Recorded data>
● ● ●

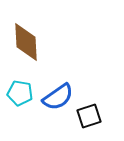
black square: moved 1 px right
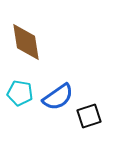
brown diamond: rotated 6 degrees counterclockwise
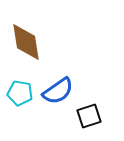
blue semicircle: moved 6 px up
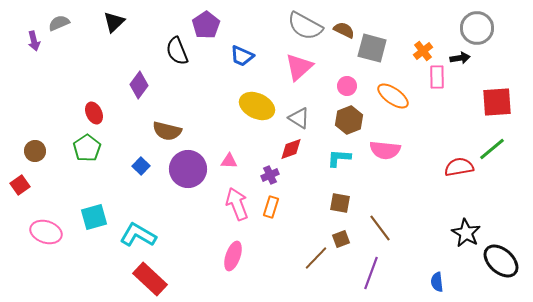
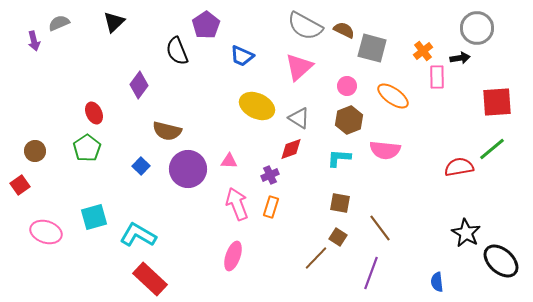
brown square at (341, 239): moved 3 px left, 2 px up; rotated 36 degrees counterclockwise
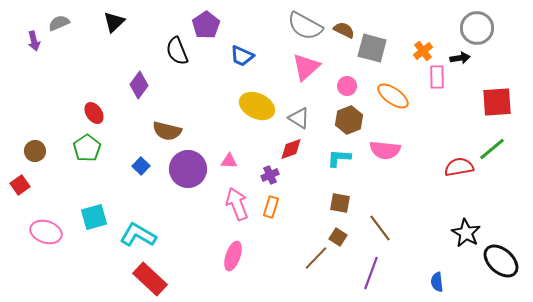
pink triangle at (299, 67): moved 7 px right
red ellipse at (94, 113): rotated 10 degrees counterclockwise
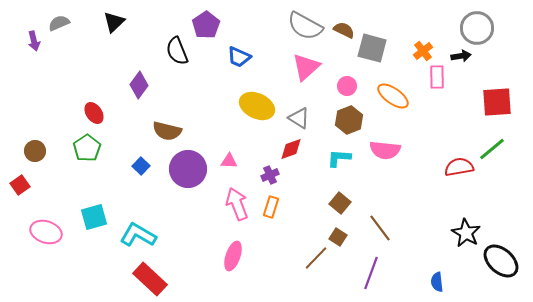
blue trapezoid at (242, 56): moved 3 px left, 1 px down
black arrow at (460, 58): moved 1 px right, 2 px up
brown square at (340, 203): rotated 30 degrees clockwise
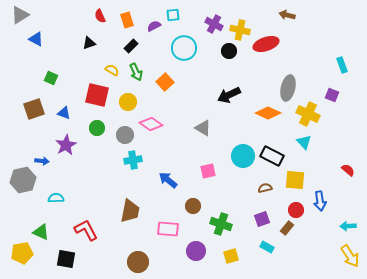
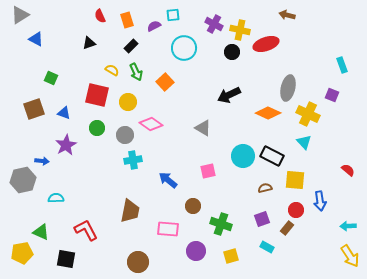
black circle at (229, 51): moved 3 px right, 1 px down
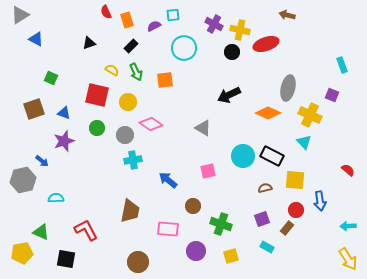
red semicircle at (100, 16): moved 6 px right, 4 px up
orange square at (165, 82): moved 2 px up; rotated 36 degrees clockwise
yellow cross at (308, 114): moved 2 px right, 1 px down
purple star at (66, 145): moved 2 px left, 4 px up; rotated 10 degrees clockwise
blue arrow at (42, 161): rotated 32 degrees clockwise
yellow arrow at (350, 256): moved 2 px left, 3 px down
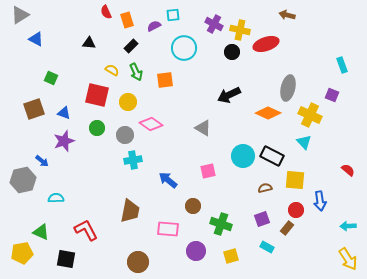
black triangle at (89, 43): rotated 24 degrees clockwise
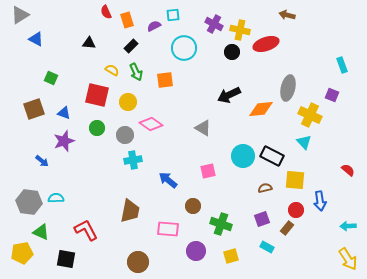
orange diamond at (268, 113): moved 7 px left, 4 px up; rotated 30 degrees counterclockwise
gray hexagon at (23, 180): moved 6 px right, 22 px down; rotated 20 degrees clockwise
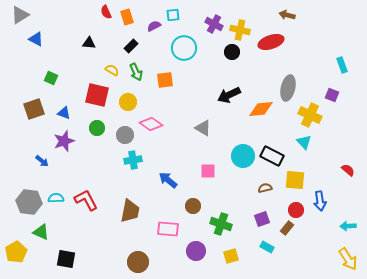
orange rectangle at (127, 20): moved 3 px up
red ellipse at (266, 44): moved 5 px right, 2 px up
pink square at (208, 171): rotated 14 degrees clockwise
red L-shape at (86, 230): moved 30 px up
yellow pentagon at (22, 253): moved 6 px left, 1 px up; rotated 20 degrees counterclockwise
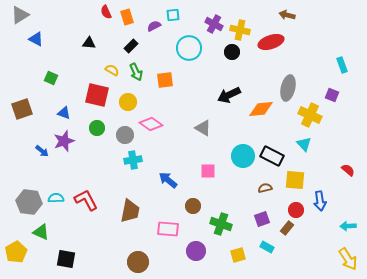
cyan circle at (184, 48): moved 5 px right
brown square at (34, 109): moved 12 px left
cyan triangle at (304, 142): moved 2 px down
blue arrow at (42, 161): moved 10 px up
yellow square at (231, 256): moved 7 px right, 1 px up
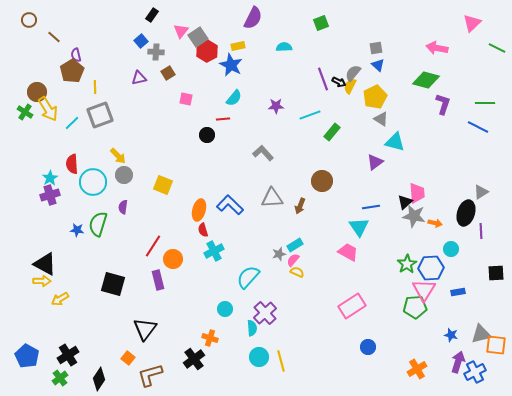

● ● ●

Problem details>
Quote every one of the rows above word for word, leaving out the picture lines.

Exercise answer>
black square: moved 1 px right
brown diamond: rotated 6 degrees counterclockwise
blue semicircle: moved 6 px up
brown square at (341, 239): moved 3 px left, 2 px up; rotated 36 degrees counterclockwise
pink triangle at (299, 67): moved 7 px right
red ellipse at (94, 113): rotated 10 degrees counterclockwise
blue trapezoid at (242, 56): moved 3 px left, 1 px down
black arrow at (460, 58): moved 1 px right, 2 px up
brown square at (340, 203): rotated 30 degrees clockwise
black circle at (229, 51): moved 3 px right, 1 px down
red semicircle at (100, 16): moved 6 px right, 4 px up
orange square at (165, 82): moved 2 px up; rotated 36 degrees clockwise
yellow cross at (308, 114): moved 2 px right, 1 px down
purple star at (66, 145): moved 2 px left, 4 px up; rotated 10 degrees clockwise
blue arrow at (42, 161): rotated 32 degrees clockwise
yellow arrow at (350, 256): moved 2 px left, 3 px down
black triangle at (89, 43): rotated 24 degrees clockwise
orange diamond at (268, 113): moved 7 px left, 4 px up; rotated 30 degrees counterclockwise
gray hexagon at (23, 180): moved 6 px right, 22 px down; rotated 20 degrees clockwise
orange rectangle at (127, 20): moved 3 px up
red ellipse at (266, 44): moved 5 px right, 2 px up
pink square at (208, 171): rotated 14 degrees clockwise
red L-shape at (86, 230): moved 30 px up
yellow pentagon at (22, 253): moved 6 px left, 1 px up; rotated 20 degrees counterclockwise
cyan circle at (184, 48): moved 5 px right
brown square at (34, 109): moved 12 px left
cyan triangle at (304, 142): moved 2 px down
blue arrow at (42, 161): moved 10 px up
yellow square at (231, 256): moved 7 px right, 1 px up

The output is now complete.